(Data entries)

☆ ☆ ☆ ☆ ☆

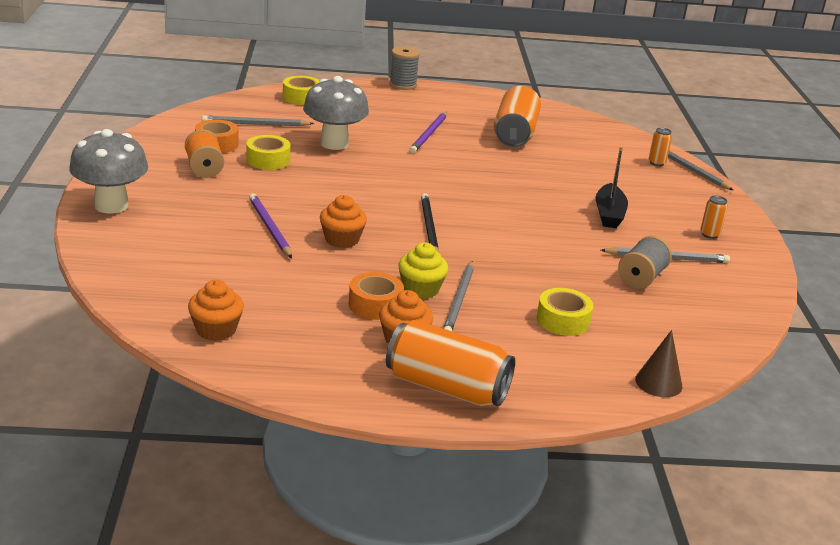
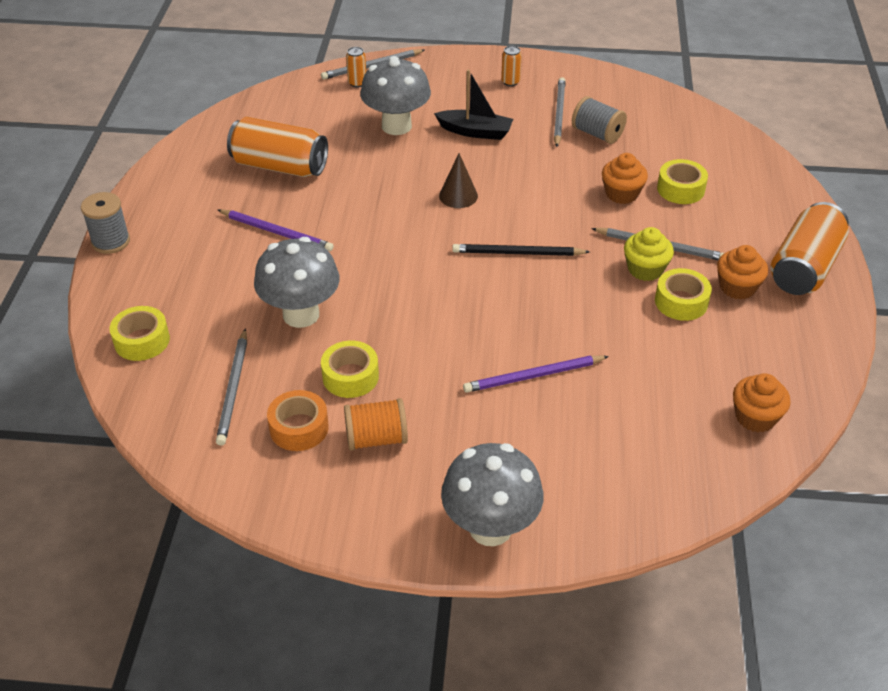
camera: 80 degrees left, 15 degrees up
(342, 240) = (553, 319): orange cupcake -> orange cupcake (621, 194)
(375, 305) = (681, 302): orange tape -> yellow tape
(598, 179) = (396, 126): none -> grey mushroom
(658, 382) = (761, 154): brown cone -> brown cone (458, 196)

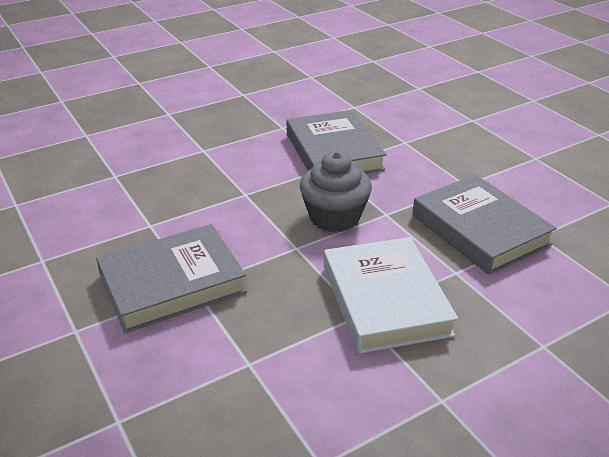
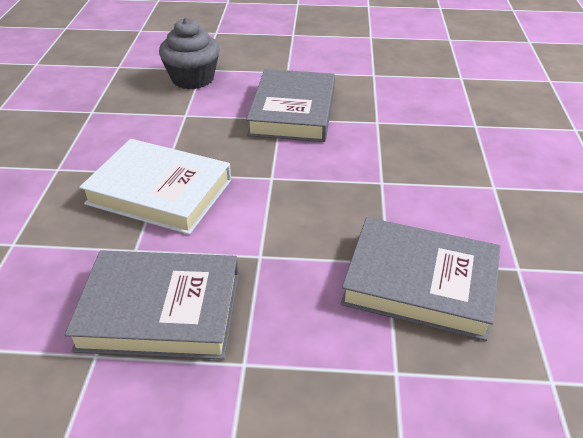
camera: 125 degrees right, 5 degrees up
(334, 217) = (290, 218): grey cupcake -> grey cupcake (193, 79)

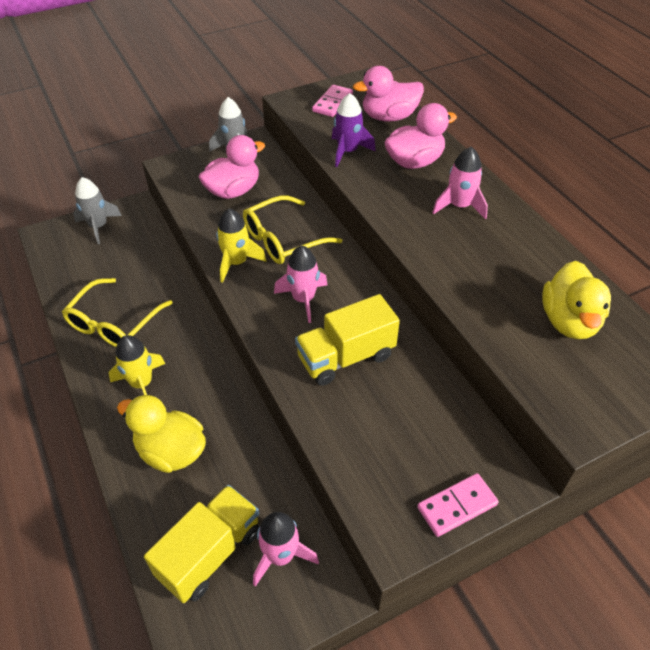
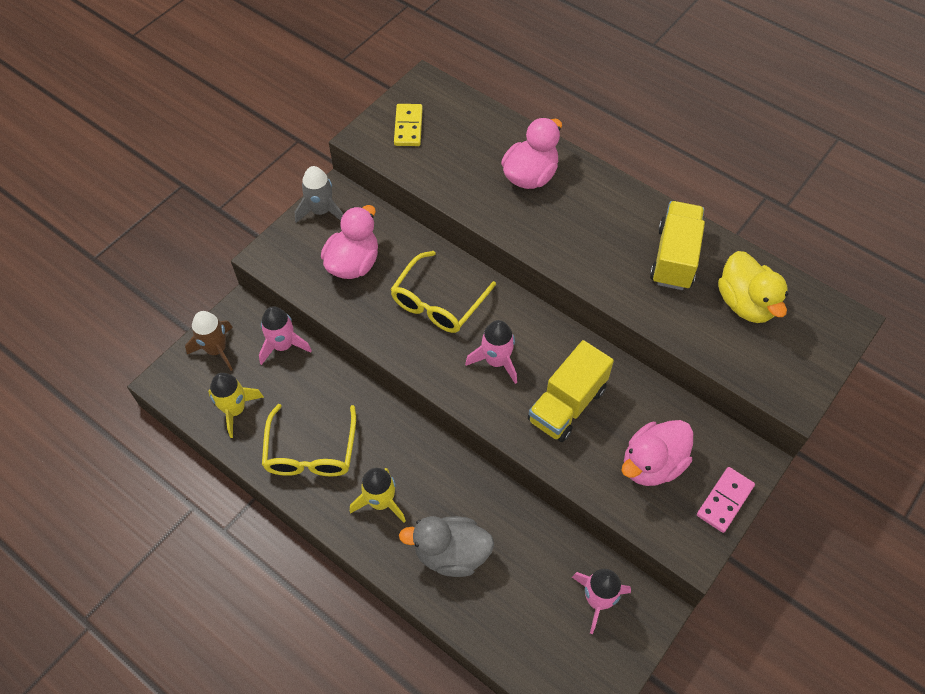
camera: 25 degrees left, 10 degrees up
(98, 227) = (217, 350): grey rocket -> brown rocket
(171, 451) = (451, 554): yellow duck -> grey duck
(210, 553) = (540, 625): yellow truck -> yellow truck (674, 258)
(236, 262) = (410, 346): yellow rocket -> yellow rocket (235, 410)
(332, 103) = (408, 127): pink domino -> yellow domino
(348, 152) = (460, 185): purple rocket -> none
(389, 117) = (475, 126): pink duck -> pink duck (652, 464)
(459, 206) = (598, 214): pink rocket -> pink rocket (283, 345)

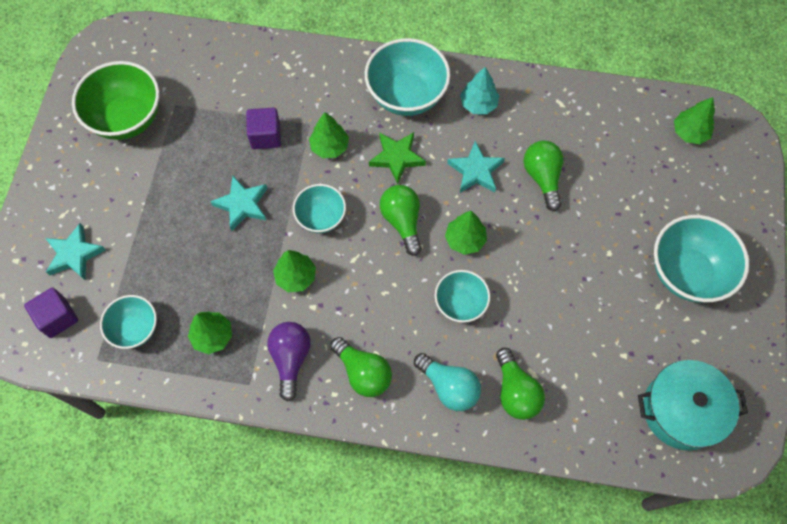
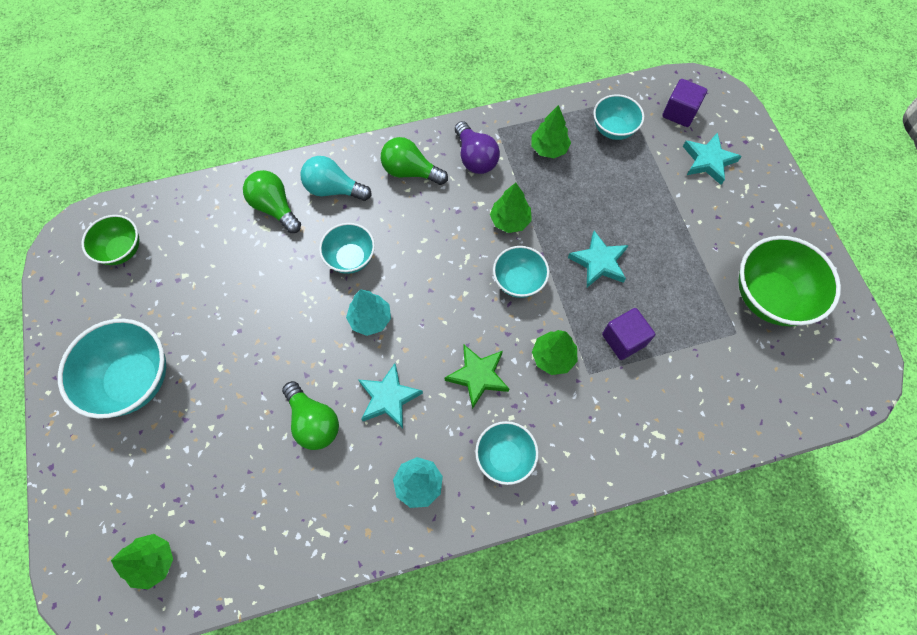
camera: 155 degrees right, 0 degrees up
(402, 221) = (439, 311): green light bulb -> none
(406, 96) = (504, 457): turquoise bowl -> turquoise bowl, size x0.59
(465, 240) = (370, 319): green tree -> turquoise tree
(682, 410) = (122, 250): turquoise pot -> green bowl

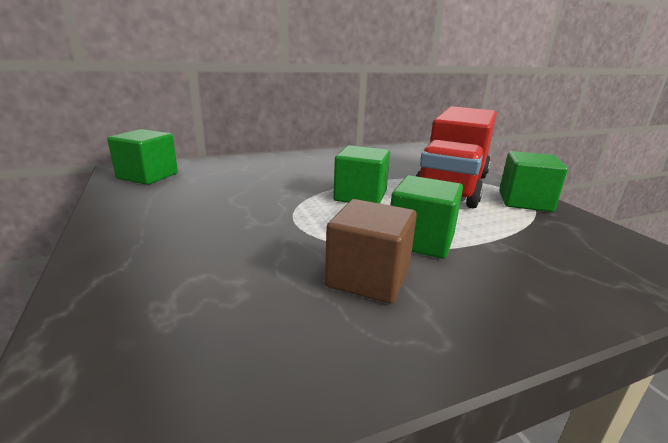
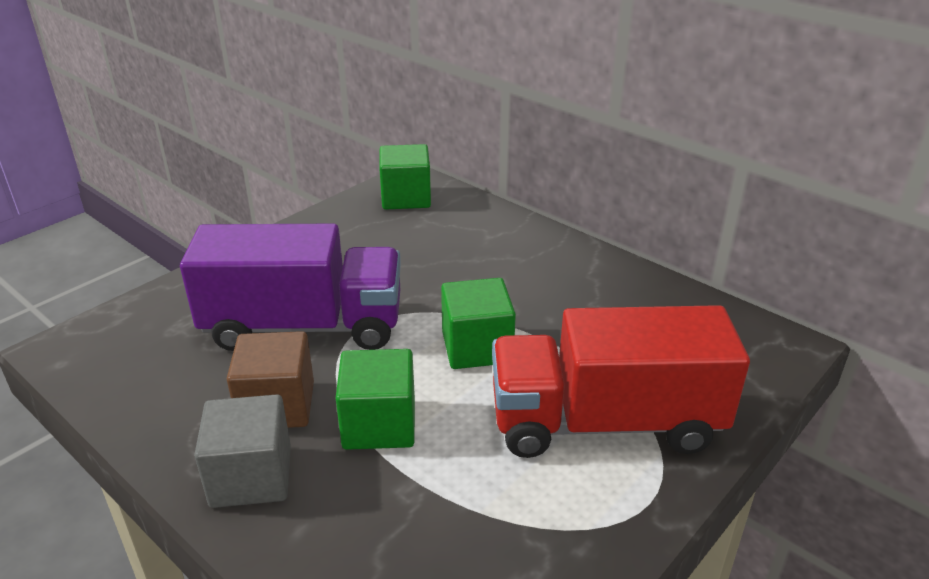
camera: 65 degrees right, 10 degrees up
(264, 244) = (304, 326): none -> purple truck
(463, 309) = (251, 476): none -> grey cube
(525, 201) = (607, 514): green cube -> none

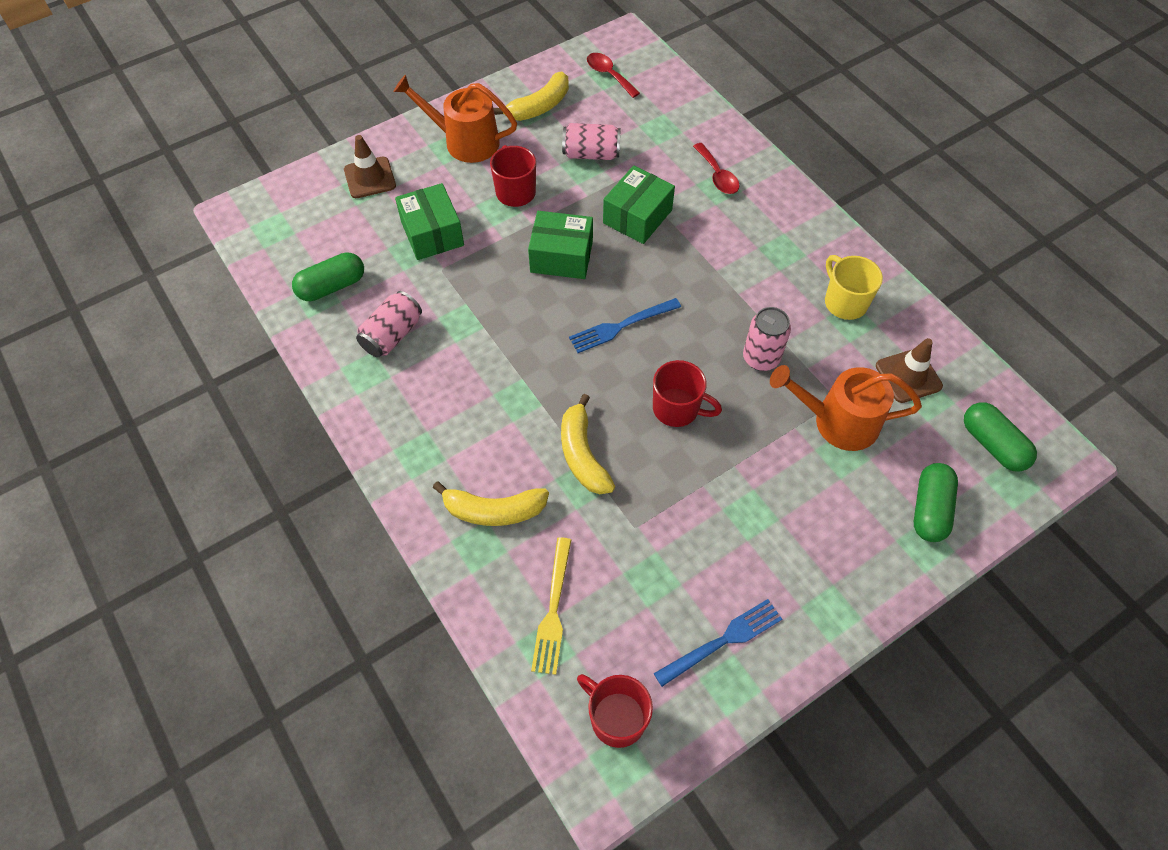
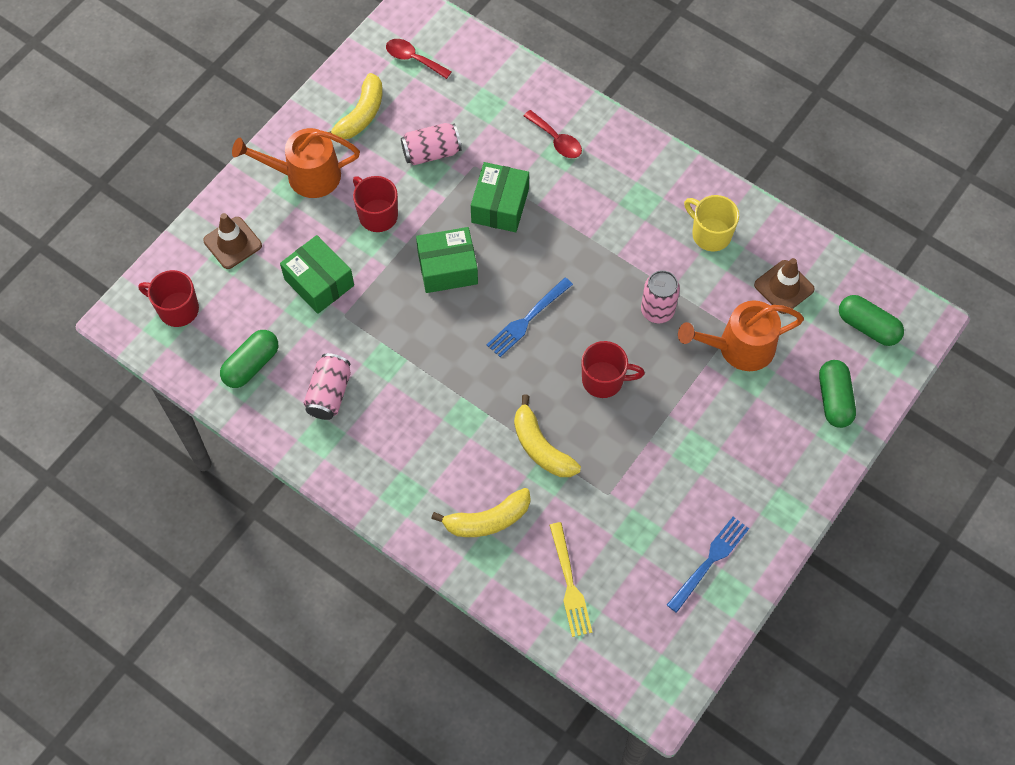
camera: 20 degrees left, 5 degrees up
(616, 717) = (651, 648): red mug -> red mug (177, 309)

☆ ☆ ☆ ☆ ☆

#### WHAT YOU NEED TO DO
The answer should hold every entry exactly as given and no pictures at all.

#### EXERCISE SOLUTION
camera: 80 degrees left, 15 degrees up
(342, 240) = (553, 319): orange cupcake -> orange cupcake (621, 194)
(375, 305) = (681, 302): orange tape -> yellow tape
(598, 179) = (396, 126): none -> grey mushroom
(658, 382) = (761, 154): brown cone -> brown cone (458, 196)

camera: 125 degrees right, 5 degrees up
(334, 217) = (290, 218): grey cupcake -> grey cupcake (193, 79)

camera: 25 degrees left, 10 degrees up
(98, 227) = (217, 350): grey rocket -> brown rocket
(171, 451) = (451, 554): yellow duck -> grey duck
(210, 553) = (540, 625): yellow truck -> yellow truck (674, 258)
(236, 262) = (410, 346): yellow rocket -> yellow rocket (235, 410)
(332, 103) = (408, 127): pink domino -> yellow domino
(348, 152) = (460, 185): purple rocket -> none
(389, 117) = (475, 126): pink duck -> pink duck (652, 464)
(459, 206) = (598, 214): pink rocket -> pink rocket (283, 345)

camera: 155 degrees right, 0 degrees up
(402, 221) = (439, 311): green light bulb -> none
(406, 96) = (504, 457): turquoise bowl -> turquoise bowl, size x0.59
(465, 240) = (370, 319): green tree -> turquoise tree
(682, 410) = (122, 250): turquoise pot -> green bowl

camera: 65 degrees right, 10 degrees up
(264, 244) = (304, 326): none -> purple truck
(463, 309) = (251, 476): none -> grey cube
(525, 201) = (607, 514): green cube -> none

camera: 20 degrees left, 5 degrees up
(616, 717) = (651, 648): red mug -> red mug (177, 309)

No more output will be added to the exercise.